─── INPUT DATA ───
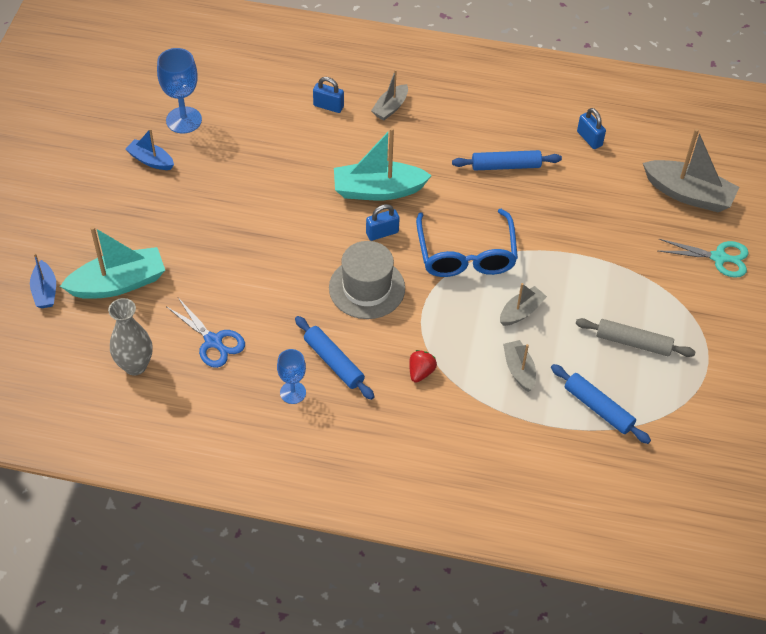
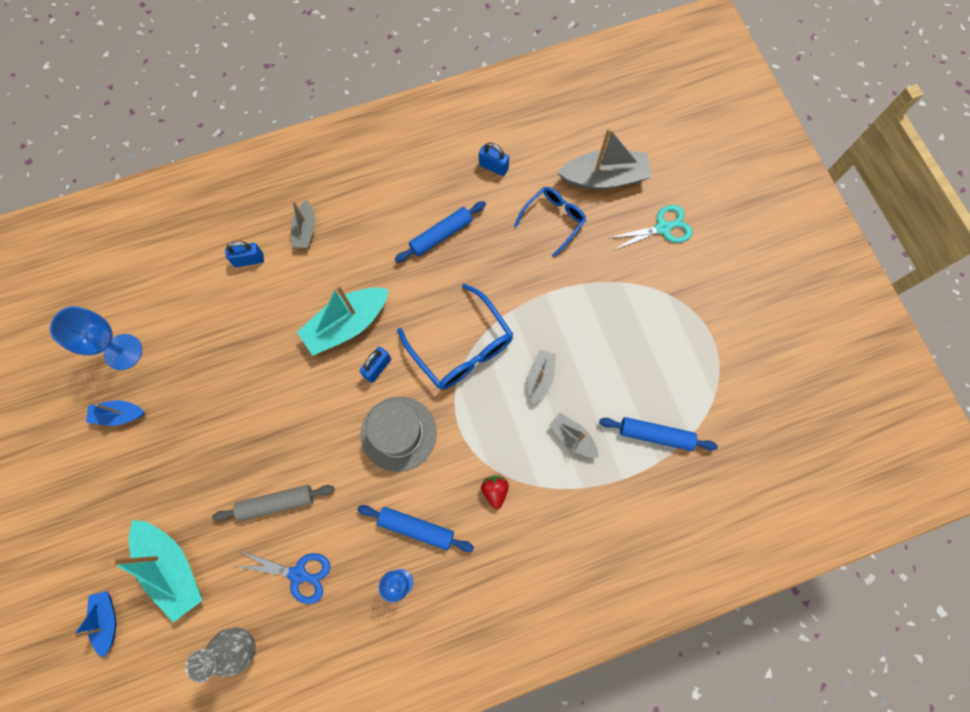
camera: 30 degrees left, 20 degrees up
blue boat [30,253,56,308] -> blue boat turned 150 degrees counterclockwise [73,591,116,658]
turquoise boat [60,226,165,299] -> turquoise boat turned 105 degrees clockwise [110,520,202,622]
grey rolling pin [576,318,695,357] -> grey rolling pin moved to [212,485,334,521]
none -> blue glasses [514,187,586,257]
───
TASK TO CARRY OUT: Repeat the data exactly, without the pictures.

RESPONSE TO THE TASK:
camera: 30 degrees left, 20 degrees up
blue boat [30,253,56,308] -> blue boat turned 150 degrees counterclockwise [73,591,116,658]
turquoise boat [60,226,165,299] -> turquoise boat turned 105 degrees clockwise [110,520,202,622]
grey rolling pin [576,318,695,357] -> grey rolling pin moved to [212,485,334,521]
none -> blue glasses [514,187,586,257]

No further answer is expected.